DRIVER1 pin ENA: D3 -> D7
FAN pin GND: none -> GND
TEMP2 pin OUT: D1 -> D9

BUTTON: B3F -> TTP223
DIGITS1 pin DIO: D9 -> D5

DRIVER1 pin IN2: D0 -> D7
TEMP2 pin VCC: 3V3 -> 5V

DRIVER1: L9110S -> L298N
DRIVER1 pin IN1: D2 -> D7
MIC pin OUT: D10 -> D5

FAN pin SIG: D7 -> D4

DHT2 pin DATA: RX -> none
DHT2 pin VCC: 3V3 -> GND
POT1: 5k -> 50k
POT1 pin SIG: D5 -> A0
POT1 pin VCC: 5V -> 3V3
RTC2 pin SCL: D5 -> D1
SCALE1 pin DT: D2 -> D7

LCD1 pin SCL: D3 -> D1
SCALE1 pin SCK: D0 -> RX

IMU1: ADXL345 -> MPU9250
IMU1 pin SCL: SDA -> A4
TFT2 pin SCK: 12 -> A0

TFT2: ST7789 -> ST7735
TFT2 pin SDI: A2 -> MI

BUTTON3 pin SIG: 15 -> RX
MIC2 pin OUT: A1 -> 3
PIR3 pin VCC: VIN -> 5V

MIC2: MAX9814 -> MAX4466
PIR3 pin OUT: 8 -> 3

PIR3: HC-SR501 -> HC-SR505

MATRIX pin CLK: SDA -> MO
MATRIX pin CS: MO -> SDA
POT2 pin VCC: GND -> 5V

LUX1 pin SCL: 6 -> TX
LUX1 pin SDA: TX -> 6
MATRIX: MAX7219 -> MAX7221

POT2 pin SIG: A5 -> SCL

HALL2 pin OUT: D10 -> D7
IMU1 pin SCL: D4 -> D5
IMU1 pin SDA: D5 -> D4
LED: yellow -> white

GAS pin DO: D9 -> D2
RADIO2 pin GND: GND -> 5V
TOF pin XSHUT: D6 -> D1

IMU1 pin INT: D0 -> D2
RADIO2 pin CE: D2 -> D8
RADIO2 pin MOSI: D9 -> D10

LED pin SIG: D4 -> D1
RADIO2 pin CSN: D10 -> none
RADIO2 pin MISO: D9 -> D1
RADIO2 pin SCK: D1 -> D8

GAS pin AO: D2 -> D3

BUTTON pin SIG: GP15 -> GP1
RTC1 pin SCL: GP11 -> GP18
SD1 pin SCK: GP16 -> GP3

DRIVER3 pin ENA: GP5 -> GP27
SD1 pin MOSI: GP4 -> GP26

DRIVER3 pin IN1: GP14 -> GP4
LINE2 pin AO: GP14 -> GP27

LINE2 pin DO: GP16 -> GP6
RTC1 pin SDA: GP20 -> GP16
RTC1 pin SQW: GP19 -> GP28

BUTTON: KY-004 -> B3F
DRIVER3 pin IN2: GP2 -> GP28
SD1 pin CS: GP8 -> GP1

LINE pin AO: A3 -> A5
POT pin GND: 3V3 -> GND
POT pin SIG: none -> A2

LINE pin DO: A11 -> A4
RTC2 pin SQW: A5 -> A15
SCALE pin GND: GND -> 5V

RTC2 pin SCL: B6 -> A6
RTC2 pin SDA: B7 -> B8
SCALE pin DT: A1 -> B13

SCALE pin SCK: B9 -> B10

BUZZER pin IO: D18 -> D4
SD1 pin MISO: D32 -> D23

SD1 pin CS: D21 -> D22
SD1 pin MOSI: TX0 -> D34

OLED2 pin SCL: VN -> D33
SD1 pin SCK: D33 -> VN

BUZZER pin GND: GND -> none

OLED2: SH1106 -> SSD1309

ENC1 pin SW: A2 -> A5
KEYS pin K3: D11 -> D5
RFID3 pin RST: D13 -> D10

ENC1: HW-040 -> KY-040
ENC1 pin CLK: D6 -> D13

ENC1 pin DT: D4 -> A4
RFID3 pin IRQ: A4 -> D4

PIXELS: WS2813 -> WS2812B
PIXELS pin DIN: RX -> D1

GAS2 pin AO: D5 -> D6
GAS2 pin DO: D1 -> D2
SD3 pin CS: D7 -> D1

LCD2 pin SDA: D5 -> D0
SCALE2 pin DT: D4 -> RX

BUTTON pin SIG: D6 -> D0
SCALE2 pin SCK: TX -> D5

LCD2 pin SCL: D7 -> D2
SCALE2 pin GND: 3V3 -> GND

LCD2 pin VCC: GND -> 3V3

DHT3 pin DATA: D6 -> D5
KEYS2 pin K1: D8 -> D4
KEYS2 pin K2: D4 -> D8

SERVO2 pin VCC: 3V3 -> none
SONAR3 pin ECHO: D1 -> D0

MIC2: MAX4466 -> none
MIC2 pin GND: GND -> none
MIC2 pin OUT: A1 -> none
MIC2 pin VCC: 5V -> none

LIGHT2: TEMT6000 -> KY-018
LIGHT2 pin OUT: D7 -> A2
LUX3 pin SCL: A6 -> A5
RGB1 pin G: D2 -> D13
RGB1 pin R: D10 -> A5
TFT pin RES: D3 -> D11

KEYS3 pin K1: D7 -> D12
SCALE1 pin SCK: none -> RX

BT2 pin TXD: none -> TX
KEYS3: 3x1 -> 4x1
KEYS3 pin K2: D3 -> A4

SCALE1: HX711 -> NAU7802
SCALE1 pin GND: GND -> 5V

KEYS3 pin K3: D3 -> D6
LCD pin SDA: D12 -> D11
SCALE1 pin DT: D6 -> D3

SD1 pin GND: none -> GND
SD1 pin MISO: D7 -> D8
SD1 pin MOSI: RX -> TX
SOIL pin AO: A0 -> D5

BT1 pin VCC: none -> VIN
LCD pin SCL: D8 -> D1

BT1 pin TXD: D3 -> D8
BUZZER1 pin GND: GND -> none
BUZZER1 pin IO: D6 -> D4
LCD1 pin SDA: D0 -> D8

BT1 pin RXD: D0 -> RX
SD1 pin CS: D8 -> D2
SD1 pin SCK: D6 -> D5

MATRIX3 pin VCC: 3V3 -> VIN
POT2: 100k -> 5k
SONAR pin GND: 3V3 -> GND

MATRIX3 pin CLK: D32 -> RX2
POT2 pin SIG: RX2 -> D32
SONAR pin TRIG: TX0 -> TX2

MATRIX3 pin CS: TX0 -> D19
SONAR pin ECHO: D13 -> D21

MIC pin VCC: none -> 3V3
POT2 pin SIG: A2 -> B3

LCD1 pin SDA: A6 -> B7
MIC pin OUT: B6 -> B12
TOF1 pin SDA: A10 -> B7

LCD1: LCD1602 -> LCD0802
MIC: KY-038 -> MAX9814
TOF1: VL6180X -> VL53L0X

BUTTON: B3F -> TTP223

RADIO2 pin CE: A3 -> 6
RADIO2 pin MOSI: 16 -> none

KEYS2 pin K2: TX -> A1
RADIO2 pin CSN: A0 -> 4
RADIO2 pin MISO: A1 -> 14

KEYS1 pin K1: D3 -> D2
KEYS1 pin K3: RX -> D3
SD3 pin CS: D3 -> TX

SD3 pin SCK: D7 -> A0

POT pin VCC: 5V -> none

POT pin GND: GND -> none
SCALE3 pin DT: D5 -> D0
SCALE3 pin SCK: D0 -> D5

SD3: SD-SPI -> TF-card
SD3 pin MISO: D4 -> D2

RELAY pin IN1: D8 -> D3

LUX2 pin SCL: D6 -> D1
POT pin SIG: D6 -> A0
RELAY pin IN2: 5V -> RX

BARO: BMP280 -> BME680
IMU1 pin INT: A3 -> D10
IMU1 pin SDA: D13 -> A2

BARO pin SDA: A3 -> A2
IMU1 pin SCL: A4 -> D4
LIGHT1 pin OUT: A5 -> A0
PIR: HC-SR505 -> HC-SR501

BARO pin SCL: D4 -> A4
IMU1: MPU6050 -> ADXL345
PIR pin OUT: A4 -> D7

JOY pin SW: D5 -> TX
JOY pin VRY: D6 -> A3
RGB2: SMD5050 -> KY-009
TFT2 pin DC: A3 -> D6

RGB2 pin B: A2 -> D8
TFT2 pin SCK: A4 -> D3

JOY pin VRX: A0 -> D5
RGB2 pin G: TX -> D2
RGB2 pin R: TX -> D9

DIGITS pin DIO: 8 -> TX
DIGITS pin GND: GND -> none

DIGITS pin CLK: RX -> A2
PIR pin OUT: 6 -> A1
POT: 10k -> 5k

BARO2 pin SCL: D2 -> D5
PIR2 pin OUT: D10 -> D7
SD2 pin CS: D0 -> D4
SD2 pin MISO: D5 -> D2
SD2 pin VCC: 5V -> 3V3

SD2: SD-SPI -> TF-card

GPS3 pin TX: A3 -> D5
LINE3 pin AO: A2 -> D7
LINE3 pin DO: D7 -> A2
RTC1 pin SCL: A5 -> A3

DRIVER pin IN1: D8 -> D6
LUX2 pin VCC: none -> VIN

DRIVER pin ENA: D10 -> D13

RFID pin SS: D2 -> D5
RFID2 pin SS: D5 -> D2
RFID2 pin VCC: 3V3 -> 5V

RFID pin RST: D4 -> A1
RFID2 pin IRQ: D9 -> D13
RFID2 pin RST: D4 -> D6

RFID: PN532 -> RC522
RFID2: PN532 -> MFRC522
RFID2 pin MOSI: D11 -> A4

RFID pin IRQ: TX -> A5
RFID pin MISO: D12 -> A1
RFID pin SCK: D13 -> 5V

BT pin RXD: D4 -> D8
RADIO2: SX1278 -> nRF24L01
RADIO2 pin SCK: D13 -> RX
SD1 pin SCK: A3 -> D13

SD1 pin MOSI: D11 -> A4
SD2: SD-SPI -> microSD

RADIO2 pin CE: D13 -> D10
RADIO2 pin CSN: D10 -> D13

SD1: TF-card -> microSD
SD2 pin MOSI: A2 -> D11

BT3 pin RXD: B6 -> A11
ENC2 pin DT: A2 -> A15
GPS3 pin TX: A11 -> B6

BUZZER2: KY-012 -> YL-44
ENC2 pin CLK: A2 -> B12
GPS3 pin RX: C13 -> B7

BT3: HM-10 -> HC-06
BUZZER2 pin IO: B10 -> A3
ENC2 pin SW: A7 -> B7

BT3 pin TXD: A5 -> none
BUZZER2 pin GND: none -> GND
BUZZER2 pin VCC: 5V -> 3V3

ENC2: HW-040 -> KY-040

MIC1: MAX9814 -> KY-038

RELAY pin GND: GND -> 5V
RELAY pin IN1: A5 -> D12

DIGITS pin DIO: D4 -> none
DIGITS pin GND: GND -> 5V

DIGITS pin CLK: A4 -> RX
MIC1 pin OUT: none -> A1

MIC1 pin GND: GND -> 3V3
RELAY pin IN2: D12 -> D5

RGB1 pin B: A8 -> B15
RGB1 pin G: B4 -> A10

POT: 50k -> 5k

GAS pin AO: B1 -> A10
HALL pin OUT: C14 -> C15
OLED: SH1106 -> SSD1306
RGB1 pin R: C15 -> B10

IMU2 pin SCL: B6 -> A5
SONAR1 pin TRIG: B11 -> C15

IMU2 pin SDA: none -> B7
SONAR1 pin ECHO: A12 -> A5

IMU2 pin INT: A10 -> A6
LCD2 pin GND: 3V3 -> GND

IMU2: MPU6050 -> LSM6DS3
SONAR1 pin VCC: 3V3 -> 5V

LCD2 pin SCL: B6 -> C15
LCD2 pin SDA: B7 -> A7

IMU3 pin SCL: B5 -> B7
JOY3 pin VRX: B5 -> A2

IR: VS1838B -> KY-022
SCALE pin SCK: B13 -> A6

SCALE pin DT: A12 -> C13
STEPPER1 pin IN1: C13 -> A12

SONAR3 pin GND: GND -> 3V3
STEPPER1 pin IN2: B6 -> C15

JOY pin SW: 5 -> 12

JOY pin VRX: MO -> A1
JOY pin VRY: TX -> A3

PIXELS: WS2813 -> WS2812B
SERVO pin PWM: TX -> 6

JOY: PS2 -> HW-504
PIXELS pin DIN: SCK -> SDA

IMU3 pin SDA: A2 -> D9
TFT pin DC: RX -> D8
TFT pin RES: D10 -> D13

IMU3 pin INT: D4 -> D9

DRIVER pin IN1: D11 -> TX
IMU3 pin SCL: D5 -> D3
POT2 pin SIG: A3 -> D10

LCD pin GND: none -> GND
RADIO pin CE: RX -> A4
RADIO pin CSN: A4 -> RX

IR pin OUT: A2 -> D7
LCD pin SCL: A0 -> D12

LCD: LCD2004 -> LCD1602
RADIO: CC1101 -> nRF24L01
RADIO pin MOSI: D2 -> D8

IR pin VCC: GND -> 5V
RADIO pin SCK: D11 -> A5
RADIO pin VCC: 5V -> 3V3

━━━━━━━━━━━━━━━━━━━━━━━━━━━━━━

● Instructions to follow
Nothing but the lines from the top of the entries above through the line with "IMU1 pin SCL: SDA -> A4" should be set down, each exactly as written.

● Written answer
DRIVER1 pin ENA: D3 -> D7
FAN pin GND: none -> GND
TEMP2 pin OUT: D1 -> D9

BUTTON: B3F -> TTP223
DIGITS1 pin DIO: D9 -> D5

DRIVER1 pin IN2: D0 -> D7
TEMP2 pin VCC: 3V3 -> 5V

DRIVER1: L9110S -> L298N
DRIVER1 pin IN1: D2 -> D7
MIC pin OUT: D10 -> D5

FAN pin SIG: D7 -> D4

DHT2 pin DATA: RX -> none
DHT2 pin VCC: 3V3 -> GND
POT1: 5k -> 50k
POT1 pin SIG: D5 -> A0
POT1 pin VCC: 5V -> 3V3
RTC2 pin SCL: D5 -> D1
SCALE1 pin DT: D2 -> D7

LCD1 pin SCL: D3 -> D1
SCALE1 pin SCK: D0 -> RX

IMU1: ADXL345 -> MPU9250
IMU1 pin SCL: SDA -> A4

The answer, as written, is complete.